* TASK DESCRIPTION
Give back exactly the lines of the material below that start at the one holding "blue glue stick [640,124,677,166]" and end at the last line, minus the pictures.
:: SUPPLIED RECORDS
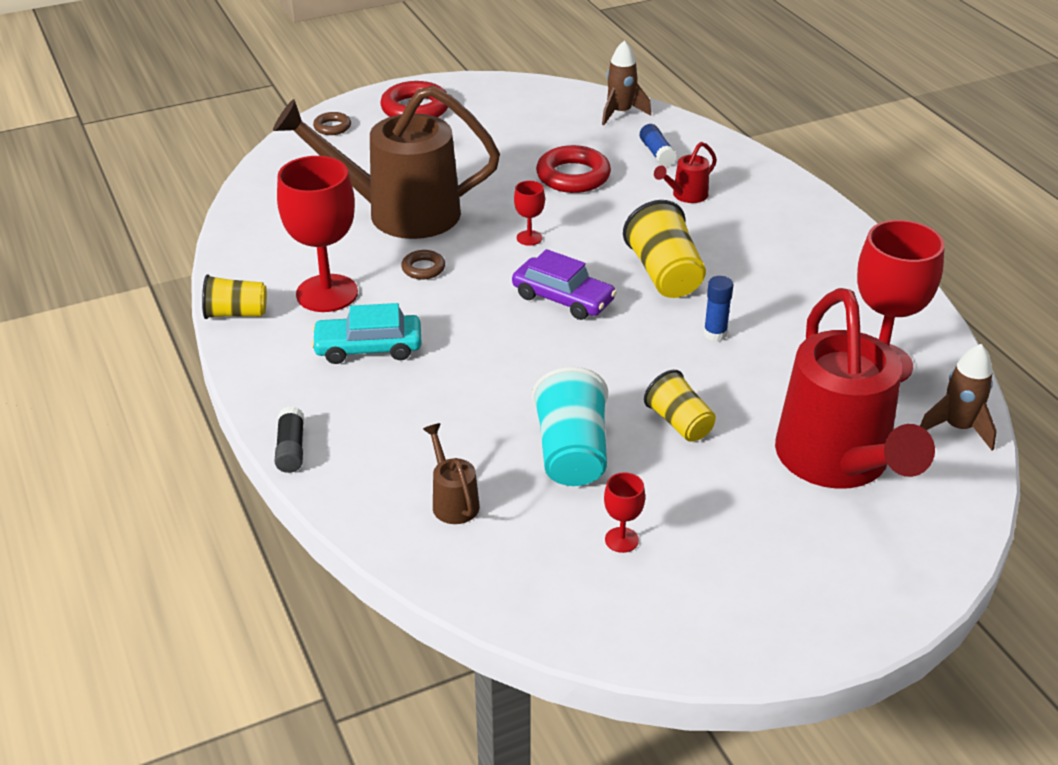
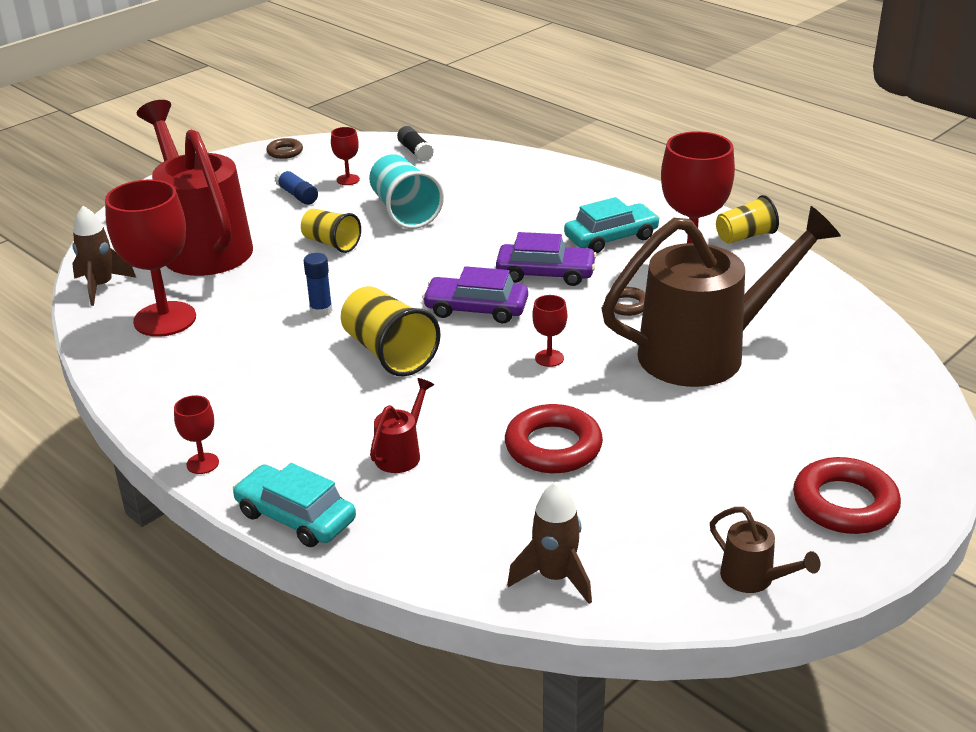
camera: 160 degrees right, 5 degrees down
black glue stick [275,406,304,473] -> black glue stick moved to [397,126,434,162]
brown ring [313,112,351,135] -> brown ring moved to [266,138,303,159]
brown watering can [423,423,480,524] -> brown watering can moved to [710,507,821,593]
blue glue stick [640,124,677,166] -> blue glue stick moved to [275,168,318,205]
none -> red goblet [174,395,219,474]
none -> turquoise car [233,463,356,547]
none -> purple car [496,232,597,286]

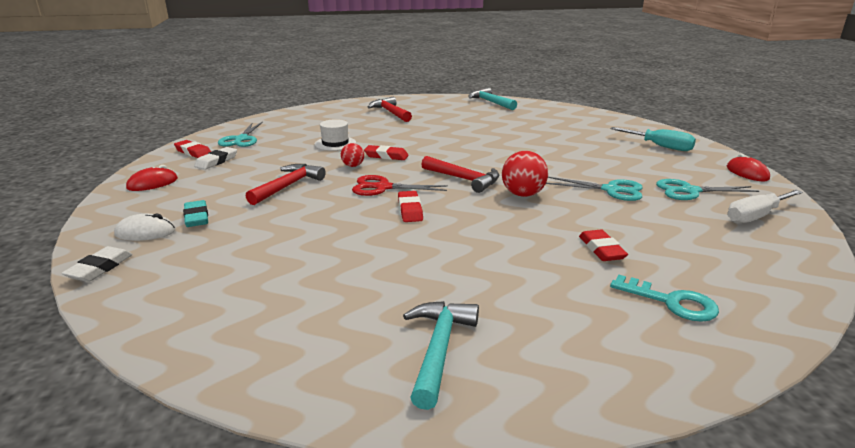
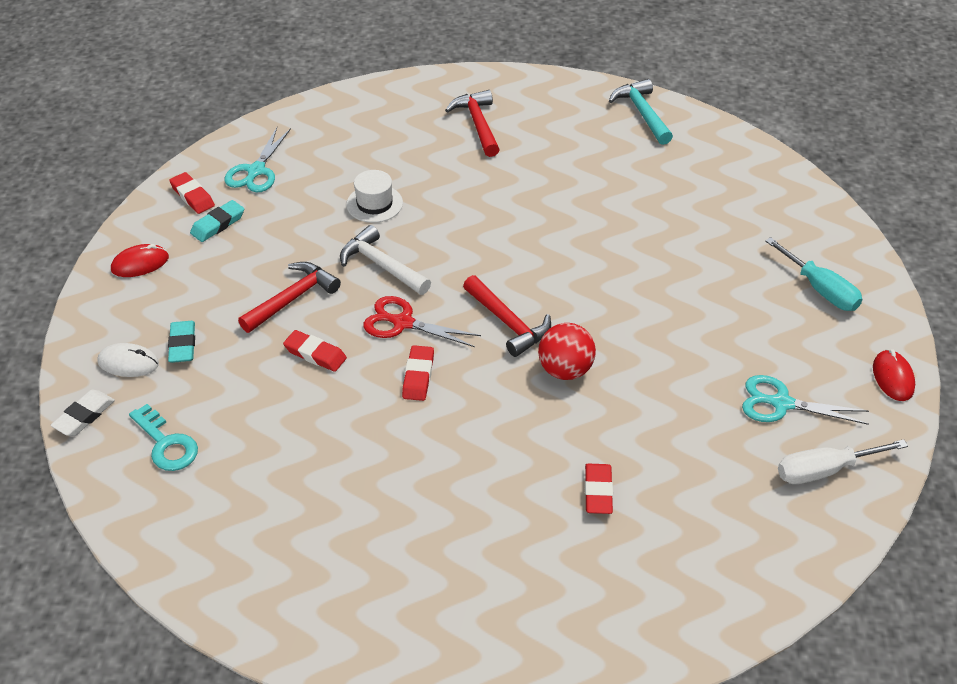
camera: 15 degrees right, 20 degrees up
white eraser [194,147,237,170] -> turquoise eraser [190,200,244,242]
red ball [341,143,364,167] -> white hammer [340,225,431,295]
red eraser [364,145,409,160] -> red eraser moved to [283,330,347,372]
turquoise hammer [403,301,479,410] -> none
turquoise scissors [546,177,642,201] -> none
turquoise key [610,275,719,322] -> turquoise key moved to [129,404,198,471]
::::
* RESULT FOR THIS EXERCISE
blue glue stick [640,124,677,166] -> blue glue stick moved to [275,168,318,205]
none -> red goblet [174,395,219,474]
none -> turquoise car [233,463,356,547]
none -> purple car [496,232,597,286]

camera: 15 degrees right, 20 degrees up
white eraser [194,147,237,170] -> turquoise eraser [190,200,244,242]
red ball [341,143,364,167] -> white hammer [340,225,431,295]
red eraser [364,145,409,160] -> red eraser moved to [283,330,347,372]
turquoise hammer [403,301,479,410] -> none
turquoise scissors [546,177,642,201] -> none
turquoise key [610,275,719,322] -> turquoise key moved to [129,404,198,471]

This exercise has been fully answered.